Change detection data:
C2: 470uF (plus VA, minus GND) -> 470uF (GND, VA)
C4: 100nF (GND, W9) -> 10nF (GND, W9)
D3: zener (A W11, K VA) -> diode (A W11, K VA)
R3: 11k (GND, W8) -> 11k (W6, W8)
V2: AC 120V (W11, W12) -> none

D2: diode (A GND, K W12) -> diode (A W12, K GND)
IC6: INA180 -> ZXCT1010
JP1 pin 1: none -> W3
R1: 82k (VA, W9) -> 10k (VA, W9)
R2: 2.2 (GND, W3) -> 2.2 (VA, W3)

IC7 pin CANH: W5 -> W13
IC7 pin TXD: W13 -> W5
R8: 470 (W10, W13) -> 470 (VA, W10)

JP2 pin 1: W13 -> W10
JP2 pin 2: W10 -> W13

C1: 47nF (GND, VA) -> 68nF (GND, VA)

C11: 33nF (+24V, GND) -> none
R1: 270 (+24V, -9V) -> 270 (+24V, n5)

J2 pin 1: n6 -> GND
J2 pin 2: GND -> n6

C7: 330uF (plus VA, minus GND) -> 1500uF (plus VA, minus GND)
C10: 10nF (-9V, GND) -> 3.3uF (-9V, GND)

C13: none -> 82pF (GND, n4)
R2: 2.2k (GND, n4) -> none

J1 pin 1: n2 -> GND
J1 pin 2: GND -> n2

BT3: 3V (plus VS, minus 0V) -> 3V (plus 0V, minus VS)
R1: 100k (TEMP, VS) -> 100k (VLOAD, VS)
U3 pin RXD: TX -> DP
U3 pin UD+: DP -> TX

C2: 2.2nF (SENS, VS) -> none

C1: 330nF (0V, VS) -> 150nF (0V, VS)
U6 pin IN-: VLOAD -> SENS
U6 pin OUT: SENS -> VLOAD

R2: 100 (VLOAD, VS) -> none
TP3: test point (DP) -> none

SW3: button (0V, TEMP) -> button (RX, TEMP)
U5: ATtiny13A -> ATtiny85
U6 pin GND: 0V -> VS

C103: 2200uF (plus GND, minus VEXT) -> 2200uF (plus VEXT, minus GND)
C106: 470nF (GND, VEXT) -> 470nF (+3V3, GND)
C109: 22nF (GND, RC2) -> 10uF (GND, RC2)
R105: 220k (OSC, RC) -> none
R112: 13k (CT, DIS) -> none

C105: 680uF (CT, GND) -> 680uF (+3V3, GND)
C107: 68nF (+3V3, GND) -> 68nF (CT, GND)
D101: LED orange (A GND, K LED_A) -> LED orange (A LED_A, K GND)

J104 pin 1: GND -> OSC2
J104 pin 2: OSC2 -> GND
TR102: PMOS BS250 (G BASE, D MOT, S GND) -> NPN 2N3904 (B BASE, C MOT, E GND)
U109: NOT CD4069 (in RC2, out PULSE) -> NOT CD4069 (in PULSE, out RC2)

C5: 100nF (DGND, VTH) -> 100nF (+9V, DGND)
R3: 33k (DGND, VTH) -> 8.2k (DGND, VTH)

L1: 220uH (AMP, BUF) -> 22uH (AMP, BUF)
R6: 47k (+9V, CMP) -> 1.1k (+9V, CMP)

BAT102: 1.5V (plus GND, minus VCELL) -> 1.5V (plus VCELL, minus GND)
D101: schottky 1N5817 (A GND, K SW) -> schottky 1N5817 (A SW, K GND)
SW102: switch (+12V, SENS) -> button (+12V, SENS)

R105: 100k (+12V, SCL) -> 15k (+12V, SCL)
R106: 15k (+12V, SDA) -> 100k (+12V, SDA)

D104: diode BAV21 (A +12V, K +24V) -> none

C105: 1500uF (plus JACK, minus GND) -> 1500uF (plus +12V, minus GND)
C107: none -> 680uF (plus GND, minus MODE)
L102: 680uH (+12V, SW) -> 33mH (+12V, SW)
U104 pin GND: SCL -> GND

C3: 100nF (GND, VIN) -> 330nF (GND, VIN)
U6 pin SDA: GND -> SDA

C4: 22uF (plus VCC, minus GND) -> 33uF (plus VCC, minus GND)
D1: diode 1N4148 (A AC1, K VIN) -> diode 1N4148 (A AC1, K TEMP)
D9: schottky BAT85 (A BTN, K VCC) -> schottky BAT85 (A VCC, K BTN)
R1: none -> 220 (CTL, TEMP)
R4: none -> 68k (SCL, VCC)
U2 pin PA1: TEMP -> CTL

→ **What is needed**
Every line from the one that has "R2: 2.2k (GND, n4) -> none" down to the last line above must be written out exactly, with both ends included and nothing else.

→ **Completed task**
R2: 2.2k (GND, n4) -> none

J1 pin 1: n2 -> GND
J1 pin 2: GND -> n2

BT3: 3V (plus VS, minus 0V) -> 3V (plus 0V, minus VS)
R1: 100k (TEMP, VS) -> 100k (VLOAD, VS)
U3 pin RXD: TX -> DP
U3 pin UD+: DP -> TX

C2: 2.2nF (SENS, VS) -> none

C1: 330nF (0V, VS) -> 150nF (0V, VS)
U6 pin IN-: VLOAD -> SENS
U6 pin OUT: SENS -> VLOAD

R2: 100 (VLOAD, VS) -> none
TP3: test point (DP) -> none

SW3: button (0V, TEMP) -> button (RX, TEMP)
U5: ATtiny13A -> ATtiny85
U6 pin GND: 0V -> VS

C103: 2200uF (plus GND, minus VEXT) -> 2200uF (plus VEXT, minus GND)
C106: 470nF (GND, VEXT) -> 470nF (+3V3, GND)
C109: 22nF (GND, RC2) -> 10uF (GND, RC2)
R105: 220k (OSC, RC) -> none
R112: 13k (CT, DIS) -> none

C105: 680uF (CT, GND) -> 680uF (+3V3, GND)
C107: 68nF (+3V3, GND) -> 68nF (CT, GND)
D101: LED orange (A GND, K LED_A) -> LED orange (A LED_A, K GND)

J104 pin 1: GND -> OSC2
J104 pin 2: OSC2 -> GND
TR102: PMOS BS250 (G BASE, D MOT, S GND) -> NPN 2N3904 (B BASE, C MOT, E GND)
U109: NOT CD4069 (in RC2, out PULSE) -> NOT CD4069 (in PULSE, out RC2)

C5: 100nF (DGND, VTH) -> 100nF (+9V, DGND)
R3: 33k (DGND, VTH) -> 8.2k (DGND, VTH)

L1: 220uH (AMP, BUF) -> 22uH (AMP, BUF)
R6: 47k (+9V, CMP) -> 1.1k (+9V, CMP)

BAT102: 1.5V (plus GND, minus VCELL) -> 1.5V (plus VCELL, minus GND)
D101: schottky 1N5817 (A GND, K SW) -> schottky 1N5817 (A SW, K GND)
SW102: switch (+12V, SENS) -> button (+12V, SENS)

R105: 100k (+12V, SCL) -> 15k (+12V, SCL)
R106: 15k (+12V, SDA) -> 100k (+12V, SDA)

D104: diode BAV21 (A +12V, K +24V) -> none

C105: 1500uF (plus JACK, minus GND) -> 1500uF (plus +12V, minus GND)
C107: none -> 680uF (plus GND, minus MODE)
L102: 680uH (+12V, SW) -> 33mH (+12V, SW)
U104 pin GND: SCL -> GND

C3: 100nF (GND, VIN) -> 330nF (GND, VIN)
U6 pin SDA: GND -> SDA

C4: 22uF (plus VCC, minus GND) -> 33uF (plus VCC, minus GND)
D1: diode 1N4148 (A AC1, K VIN) -> diode 1N4148 (A AC1, K TEMP)
D9: schottky BAT85 (A BTN, K VCC) -> schottky BAT85 (A VCC, K BTN)
R1: none -> 220 (CTL, TEMP)
R4: none -> 68k (SCL, VCC)
U2 pin PA1: TEMP -> CTL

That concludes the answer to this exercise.